RECORDS FOR THIS EXERCISE ::
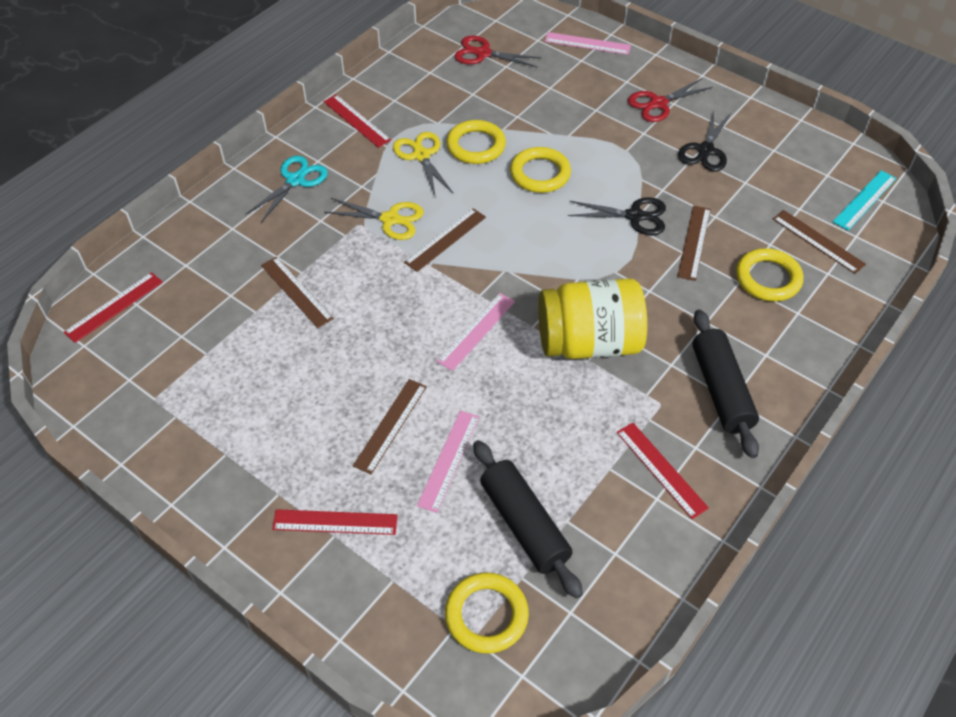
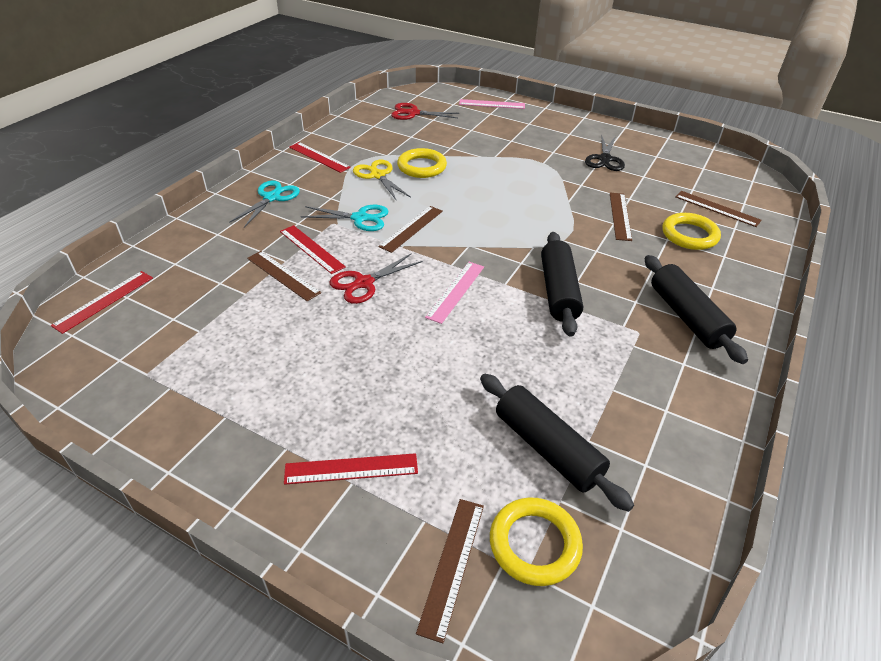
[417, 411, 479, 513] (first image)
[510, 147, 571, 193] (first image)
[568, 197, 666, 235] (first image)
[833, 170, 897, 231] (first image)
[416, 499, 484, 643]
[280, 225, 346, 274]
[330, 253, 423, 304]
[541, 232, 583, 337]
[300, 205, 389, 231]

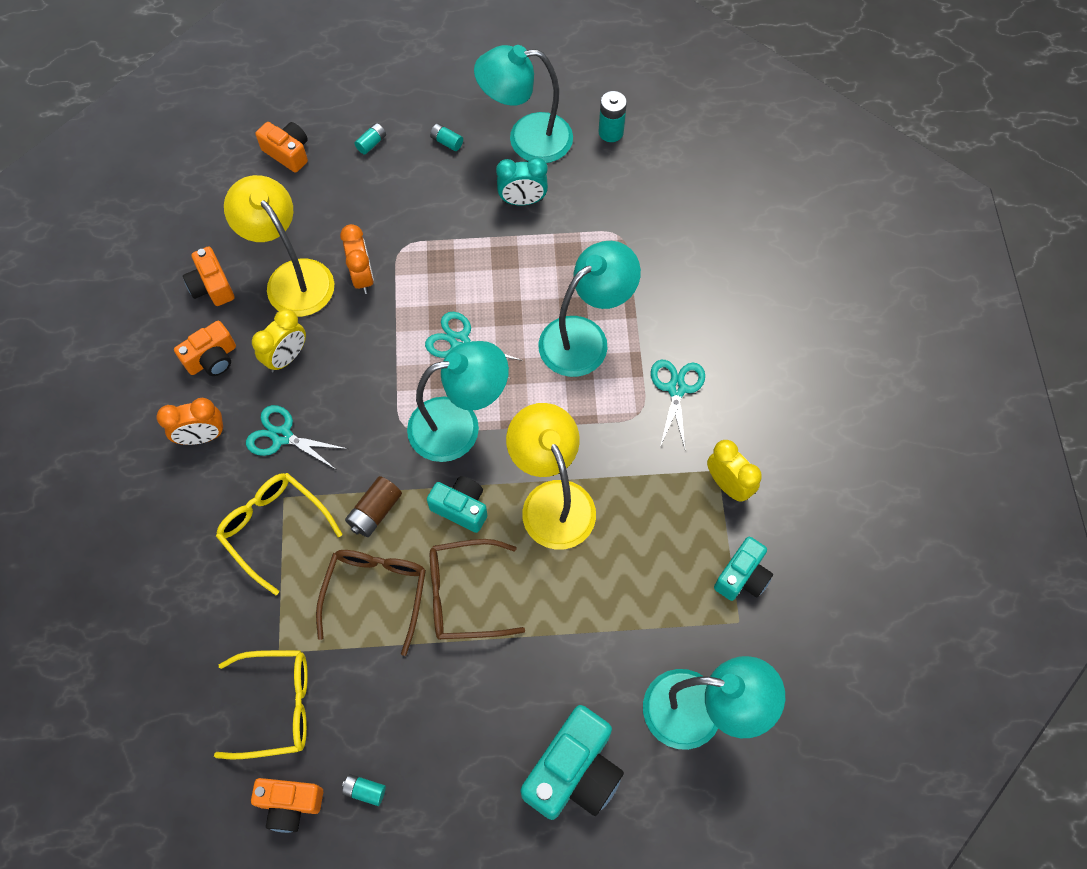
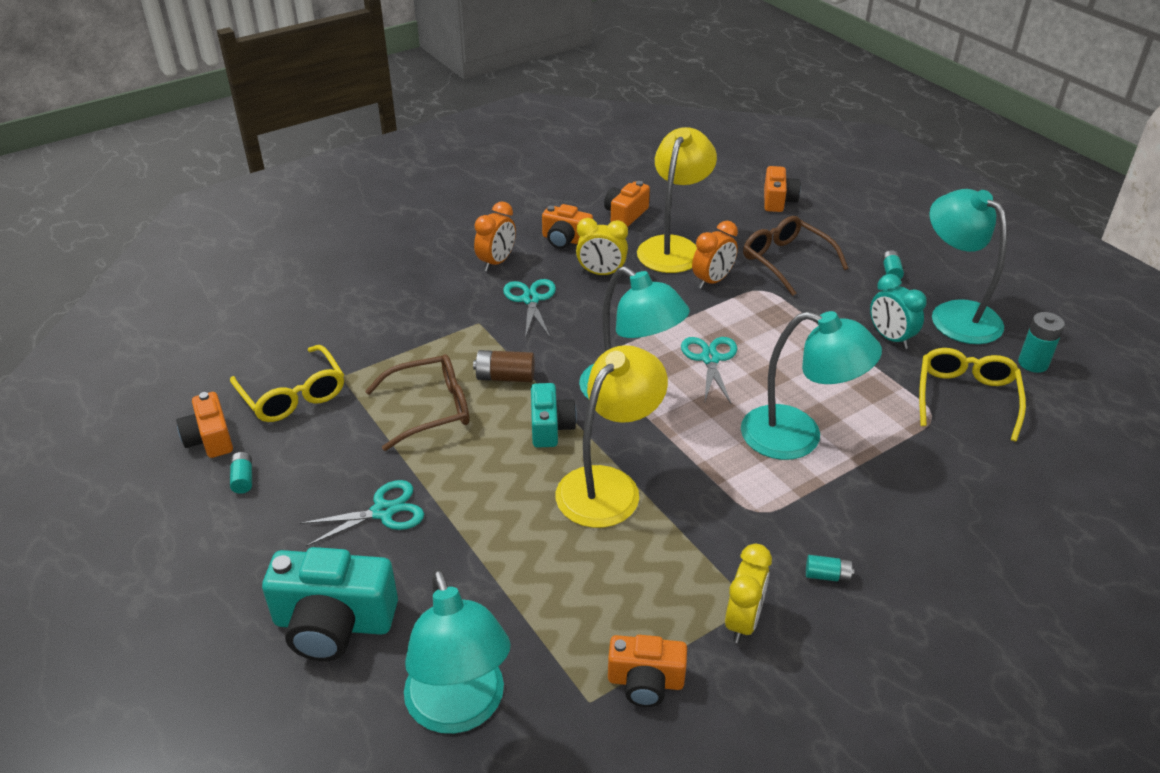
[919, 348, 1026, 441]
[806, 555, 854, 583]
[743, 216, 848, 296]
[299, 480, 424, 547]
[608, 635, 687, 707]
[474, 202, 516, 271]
* * *
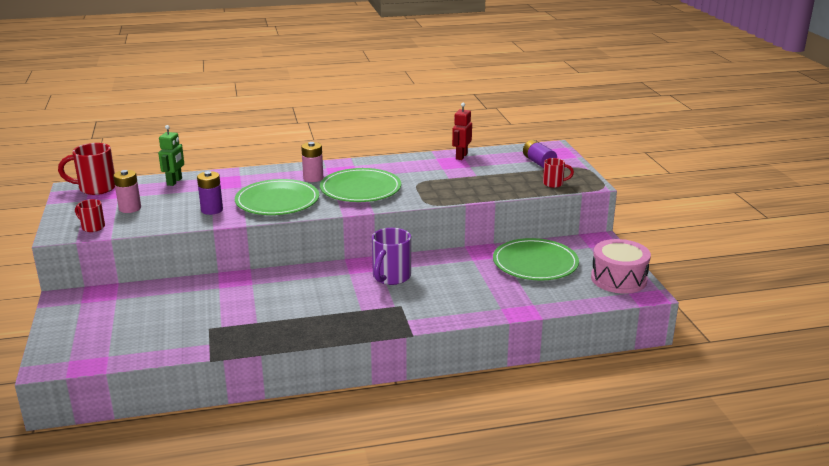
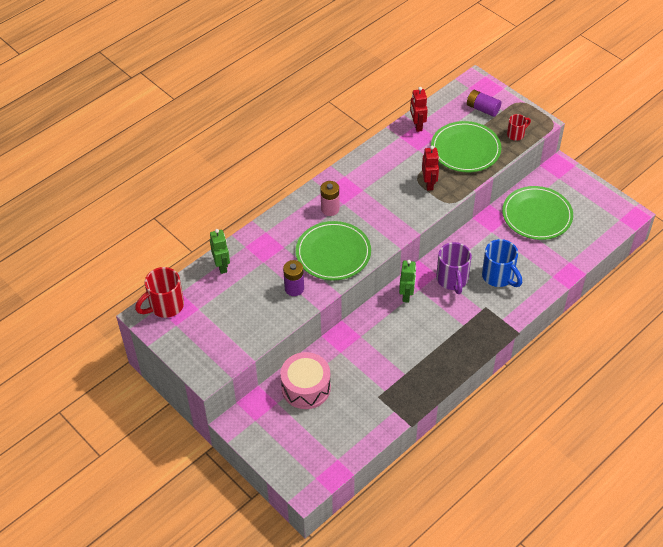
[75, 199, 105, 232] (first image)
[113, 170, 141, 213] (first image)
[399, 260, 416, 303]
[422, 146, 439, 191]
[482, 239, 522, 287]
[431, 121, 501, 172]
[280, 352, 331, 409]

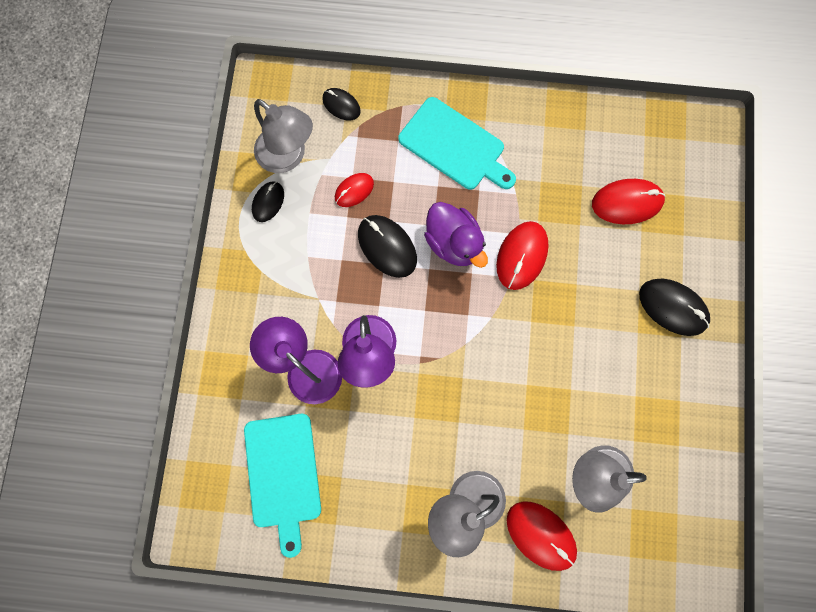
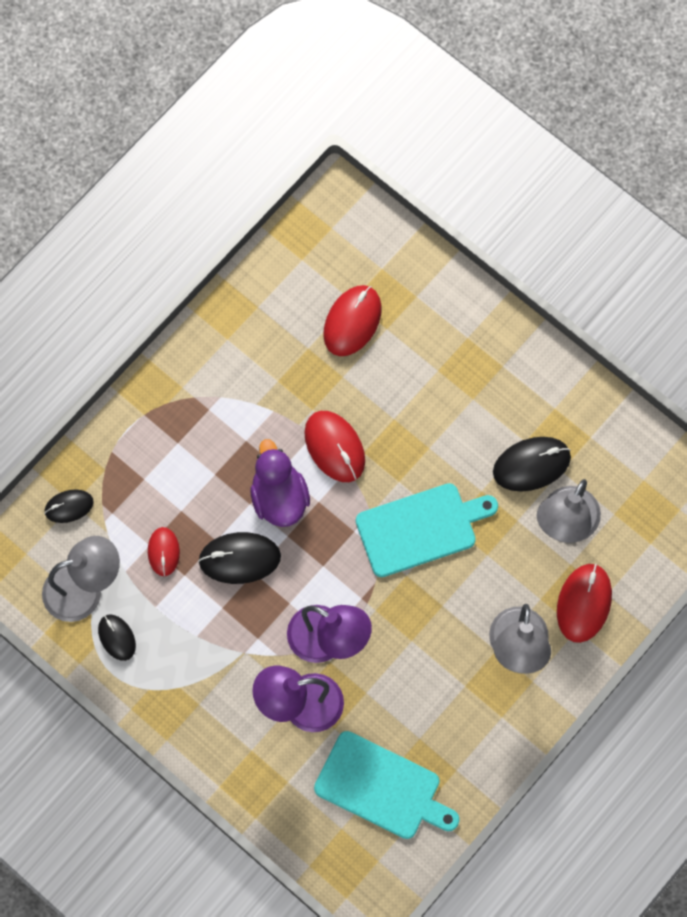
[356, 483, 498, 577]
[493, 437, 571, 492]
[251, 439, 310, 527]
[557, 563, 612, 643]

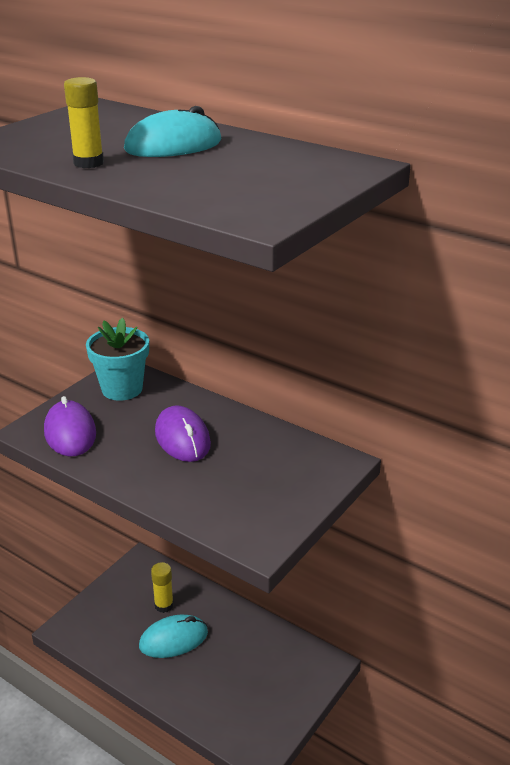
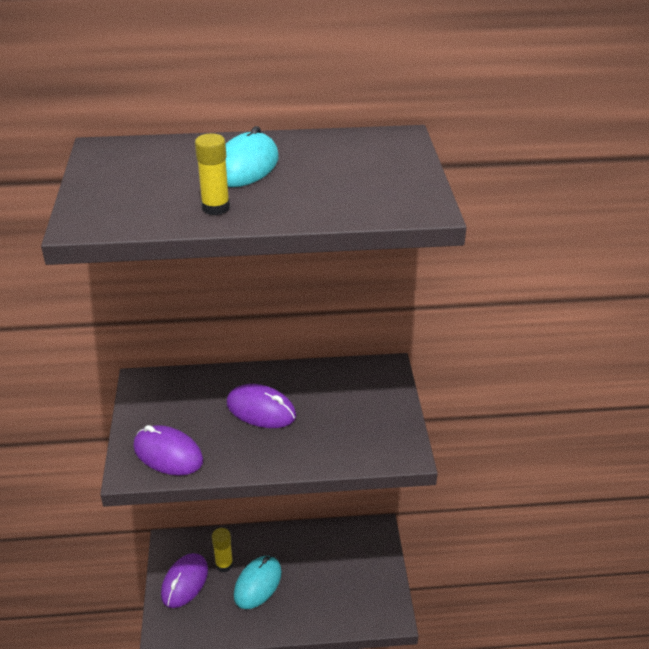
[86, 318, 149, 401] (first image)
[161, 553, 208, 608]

ACTIVITY :: In the data above, find the line with "[417, 411, 479, 513] (first image)" and the line with "[541, 232, 583, 337]". Retype both, plus every line between them, exactly.

RESPONSE ::
[417, 411, 479, 513] (first image)
[510, 147, 571, 193] (first image)
[568, 197, 666, 235] (first image)
[833, 170, 897, 231] (first image)
[416, 499, 484, 643]
[280, 225, 346, 274]
[330, 253, 423, 304]
[541, 232, 583, 337]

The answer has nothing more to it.